(Data section begins)

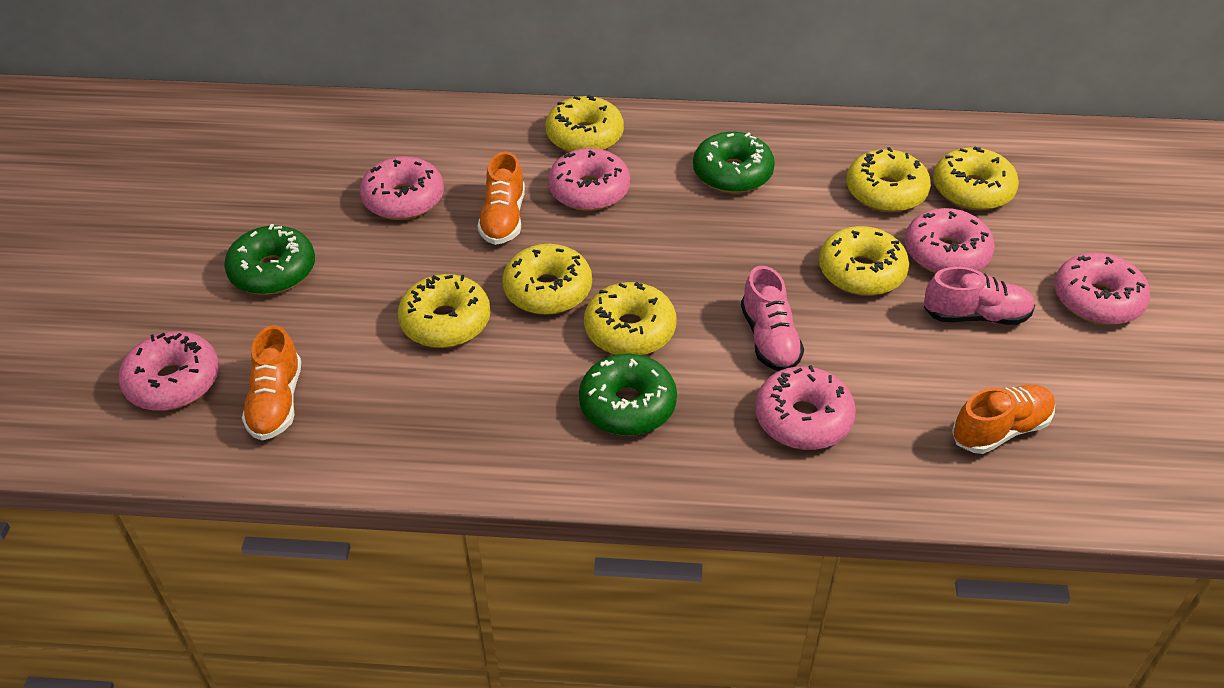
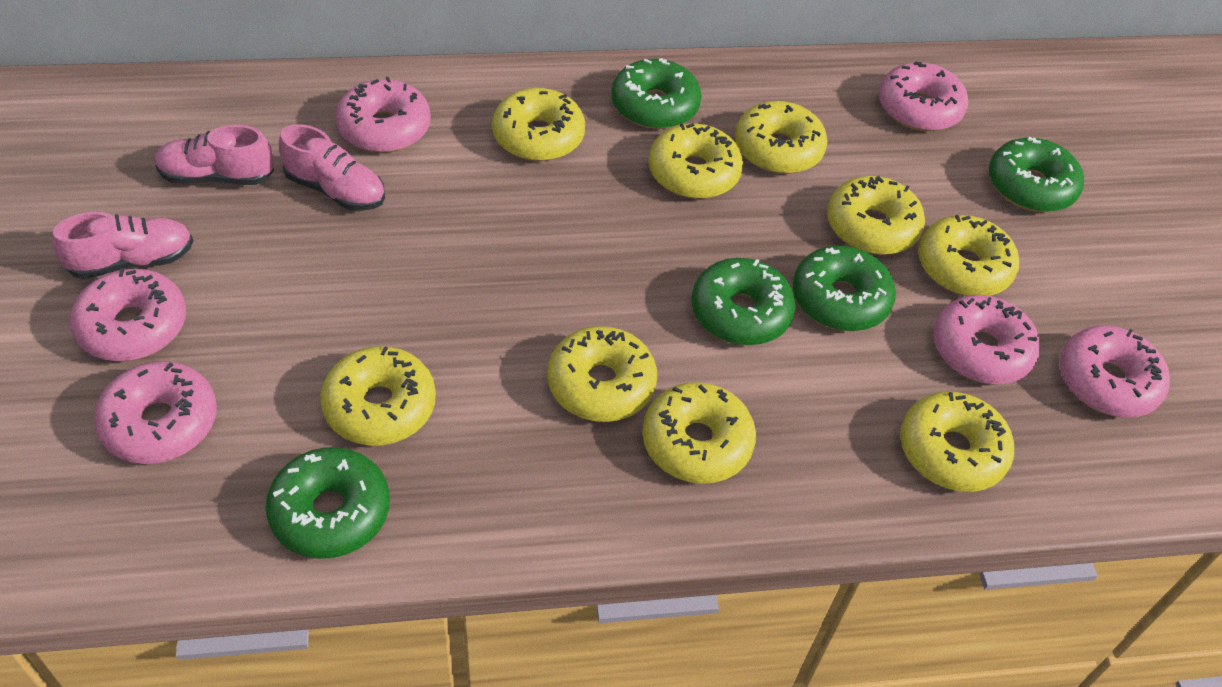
green donut: 3 -> 5
orange shoe: 3 -> 0
pink shoe: 2 -> 3
yellow donut: 7 -> 9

(Data section ends)

- _Problem requirements_
Make an exact copy of the listing above, omitting the pictures.

- _Response below_
green donut: 3 -> 5
orange shoe: 3 -> 0
pink shoe: 2 -> 3
yellow donut: 7 -> 9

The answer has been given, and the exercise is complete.